#### EXERCISE
Write out every line exactly, from the start of the records below to the line with "relocated | yellow", and stop there. Don't write out the pictures.

#### PROVIDED INFORMATION
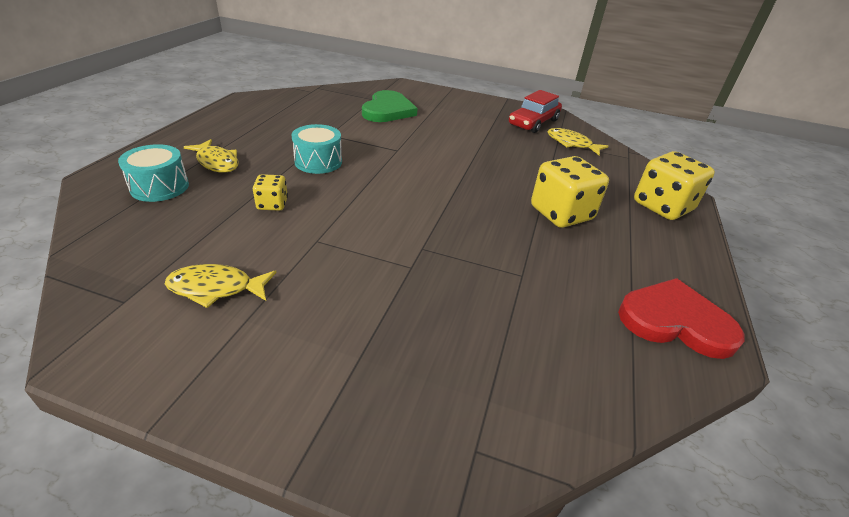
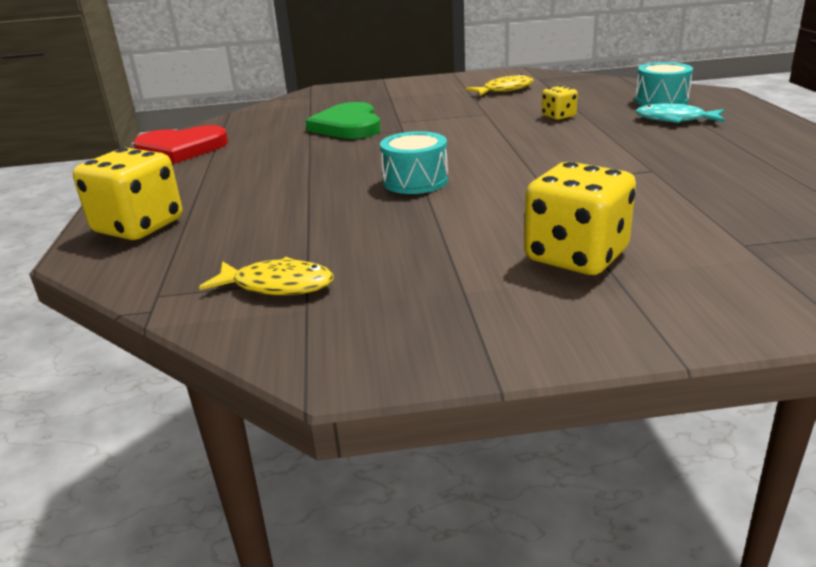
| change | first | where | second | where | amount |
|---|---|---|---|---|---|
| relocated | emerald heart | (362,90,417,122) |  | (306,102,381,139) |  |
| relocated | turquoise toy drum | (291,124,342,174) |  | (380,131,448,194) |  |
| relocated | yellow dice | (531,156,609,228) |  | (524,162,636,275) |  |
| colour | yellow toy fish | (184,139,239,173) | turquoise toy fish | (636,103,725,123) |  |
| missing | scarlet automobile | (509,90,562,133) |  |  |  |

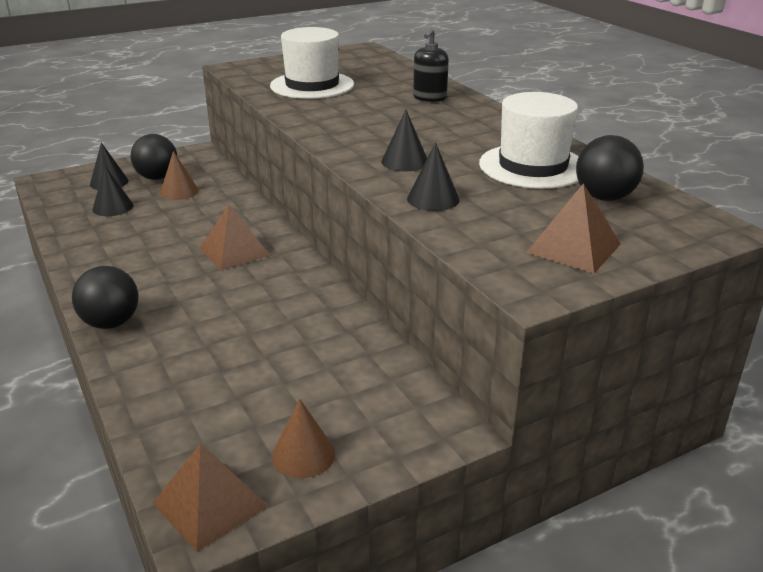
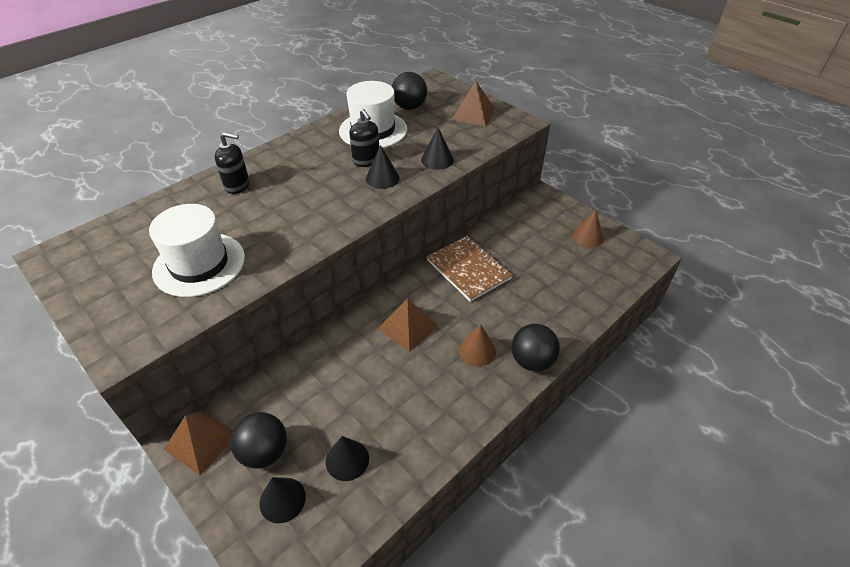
| change | first | where | second | where | amount |
|---|---|---|---|---|---|
| relocated | dark brown pyramid | (153,443,268,552) |  | (164,411,233,475) |  |
| appeared |  |  | black pump bottle | (349,109,379,167) |  |
| appeared |  |  | dark brown notebook | (426,236,513,302) |  |
| relocated | dark brown solid cone | (160,151,199,200) |  | (459,324,496,366) |  |

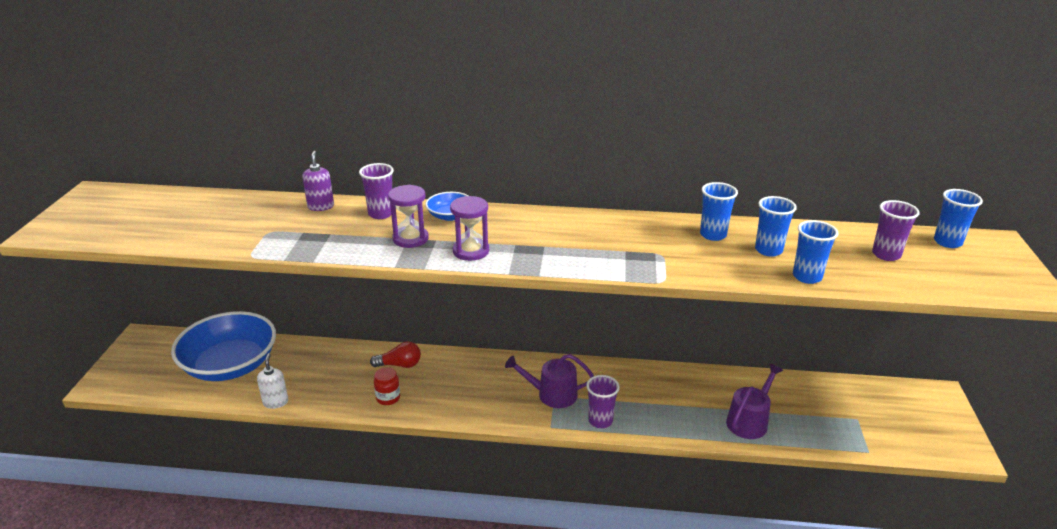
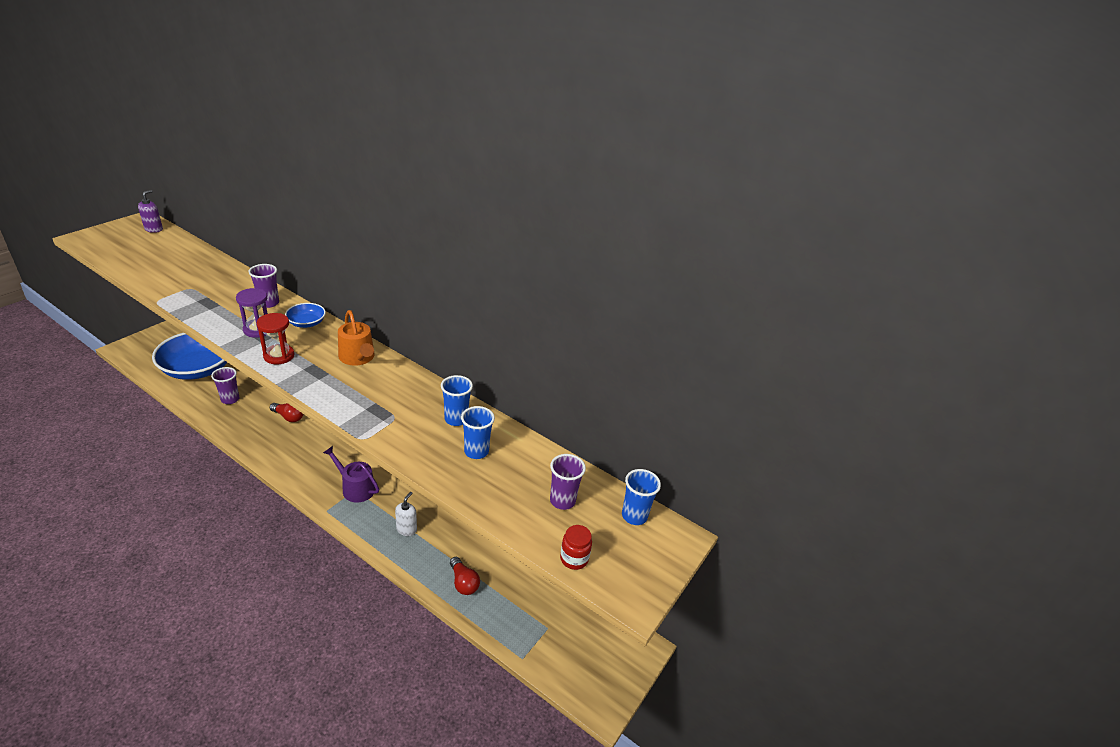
| change | first | where | second | where | amount |
|---|---|---|---|---|---|
| relocated | royal purple pump bottle | (302,151,334,211) |  | (138,190,163,233) |  |
| relocated | royal purple tumbler | (586,375,620,428) |  | (211,367,239,404) |  |
| colour | royal purple sand timer | (450,196,489,261) | scarlet sand timer | (257,313,294,364) |  |
| appeared |  |  | orange sprinkling can | (338,310,375,366) |  |
| relocated | snow-white pump bottle | (257,353,288,409) |  | (395,492,417,536) |  |
| exchanged | royal purple sprinkling can | (726,364,783,439) | scarlet light bulb | (450,557,480,595) |  |
| relocated | scarlet jam jar | (374,367,400,405) |  | (560,525,592,570) |  |
| missing | cobalt tumbler | (793,220,838,284) |  |  |  |

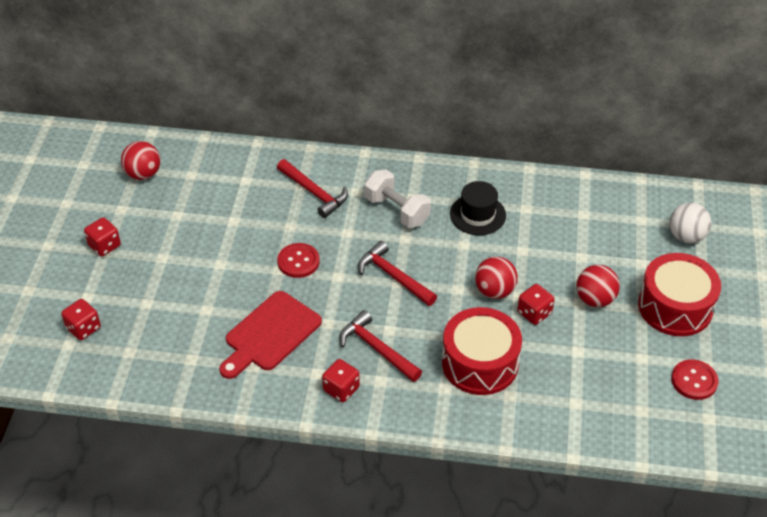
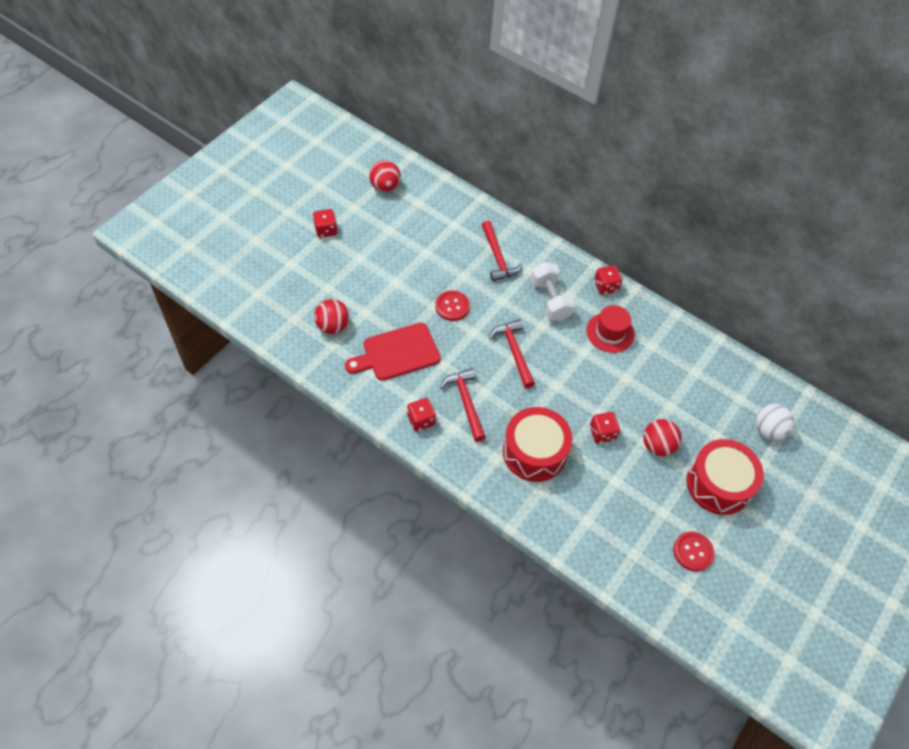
| change | first | where | second | where | amount |
|---|---|---|---|---|---|
| relocated | scarlet play ball | (475,257,518,299) |  | (314,299,349,334) |  |
| colour | black top hat | (450,181,506,235) | scarlet top hat | (587,305,635,353) |  |
| relocated | scarlet dice | (61,299,101,340) |  | (594,265,622,295) |  |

#### THE ANSWER
| change | first | where | second | where | amount |
|---|---|---|---|---|---|
| relocated | emerald heart | (362,90,417,122) |  | (306,102,381,139) |  |
| relocated | turquoise toy drum | (291,124,342,174) |  | (380,131,448,194) |  |
| relocated | yellow dice | (531,156,609,228) |  | (524,162,636,275) |  |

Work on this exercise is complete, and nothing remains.